- Work required -
Your answer must consist of every line from the data below that includes the word "none".

- Records from a data collection -

= Beginning of Section =

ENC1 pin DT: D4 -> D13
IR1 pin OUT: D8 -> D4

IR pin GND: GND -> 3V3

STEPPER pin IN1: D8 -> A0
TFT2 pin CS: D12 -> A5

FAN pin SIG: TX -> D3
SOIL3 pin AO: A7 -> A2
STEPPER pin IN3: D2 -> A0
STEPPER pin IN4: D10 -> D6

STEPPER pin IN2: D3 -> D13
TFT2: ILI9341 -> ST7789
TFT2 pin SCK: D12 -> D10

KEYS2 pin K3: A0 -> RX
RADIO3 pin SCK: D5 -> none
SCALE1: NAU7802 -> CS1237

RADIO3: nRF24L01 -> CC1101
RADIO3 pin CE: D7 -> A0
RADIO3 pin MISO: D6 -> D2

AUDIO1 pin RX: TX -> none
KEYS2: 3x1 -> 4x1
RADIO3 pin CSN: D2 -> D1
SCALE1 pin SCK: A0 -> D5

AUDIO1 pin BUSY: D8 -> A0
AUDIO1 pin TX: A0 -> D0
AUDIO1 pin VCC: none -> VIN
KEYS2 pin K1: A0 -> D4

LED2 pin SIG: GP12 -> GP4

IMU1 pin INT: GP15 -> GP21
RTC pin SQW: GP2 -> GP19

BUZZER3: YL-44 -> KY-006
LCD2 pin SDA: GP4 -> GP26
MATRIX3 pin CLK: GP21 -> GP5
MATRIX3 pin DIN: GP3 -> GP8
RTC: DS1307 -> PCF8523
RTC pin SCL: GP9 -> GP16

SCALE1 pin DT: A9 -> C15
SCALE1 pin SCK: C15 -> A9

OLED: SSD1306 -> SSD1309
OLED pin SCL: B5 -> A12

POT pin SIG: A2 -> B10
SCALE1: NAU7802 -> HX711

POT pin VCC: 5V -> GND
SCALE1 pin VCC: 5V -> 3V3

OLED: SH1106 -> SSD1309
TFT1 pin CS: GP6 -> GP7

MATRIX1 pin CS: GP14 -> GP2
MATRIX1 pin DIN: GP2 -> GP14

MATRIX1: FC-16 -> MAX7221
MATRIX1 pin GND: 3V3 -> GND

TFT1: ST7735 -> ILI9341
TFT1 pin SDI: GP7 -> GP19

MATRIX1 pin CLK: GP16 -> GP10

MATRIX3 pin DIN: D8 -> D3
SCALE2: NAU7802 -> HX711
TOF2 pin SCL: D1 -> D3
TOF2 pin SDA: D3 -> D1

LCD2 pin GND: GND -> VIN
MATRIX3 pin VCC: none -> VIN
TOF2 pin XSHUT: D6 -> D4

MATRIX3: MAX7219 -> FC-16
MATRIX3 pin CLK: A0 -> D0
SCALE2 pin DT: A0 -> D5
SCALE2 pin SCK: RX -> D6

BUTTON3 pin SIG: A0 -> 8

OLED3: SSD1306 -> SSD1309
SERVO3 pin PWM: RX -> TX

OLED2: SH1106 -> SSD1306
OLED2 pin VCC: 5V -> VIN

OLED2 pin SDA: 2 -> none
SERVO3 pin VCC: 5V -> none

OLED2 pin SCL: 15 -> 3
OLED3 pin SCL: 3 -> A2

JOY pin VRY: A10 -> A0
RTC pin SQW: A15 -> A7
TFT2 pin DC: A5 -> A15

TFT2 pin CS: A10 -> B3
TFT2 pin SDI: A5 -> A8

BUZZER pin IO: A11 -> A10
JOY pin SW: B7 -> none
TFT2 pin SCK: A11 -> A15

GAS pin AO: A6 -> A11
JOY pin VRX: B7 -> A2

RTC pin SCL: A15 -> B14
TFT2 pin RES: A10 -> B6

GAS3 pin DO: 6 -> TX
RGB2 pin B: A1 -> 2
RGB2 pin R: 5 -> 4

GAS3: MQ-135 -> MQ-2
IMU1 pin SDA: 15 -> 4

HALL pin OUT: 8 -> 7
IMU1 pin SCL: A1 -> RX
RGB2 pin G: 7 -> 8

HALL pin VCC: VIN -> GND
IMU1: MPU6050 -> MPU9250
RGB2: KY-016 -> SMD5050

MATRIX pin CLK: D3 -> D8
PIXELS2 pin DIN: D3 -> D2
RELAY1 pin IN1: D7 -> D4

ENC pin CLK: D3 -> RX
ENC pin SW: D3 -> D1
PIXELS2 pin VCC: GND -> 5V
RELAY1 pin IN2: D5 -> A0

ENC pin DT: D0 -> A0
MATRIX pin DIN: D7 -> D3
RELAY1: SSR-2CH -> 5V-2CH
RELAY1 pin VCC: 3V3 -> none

= End of Section =

- Answer to this problem -
RADIO3 pin SCK: D5 -> none
AUDIO1 pin RX: TX -> none
AUDIO1 pin VCC: none -> VIN
MATRIX3 pin VCC: none -> VIN
OLED2 pin SDA: 2 -> none
SERVO3 pin VCC: 5V -> none
JOY pin SW: B7 -> none
RELAY1 pin VCC: 3V3 -> none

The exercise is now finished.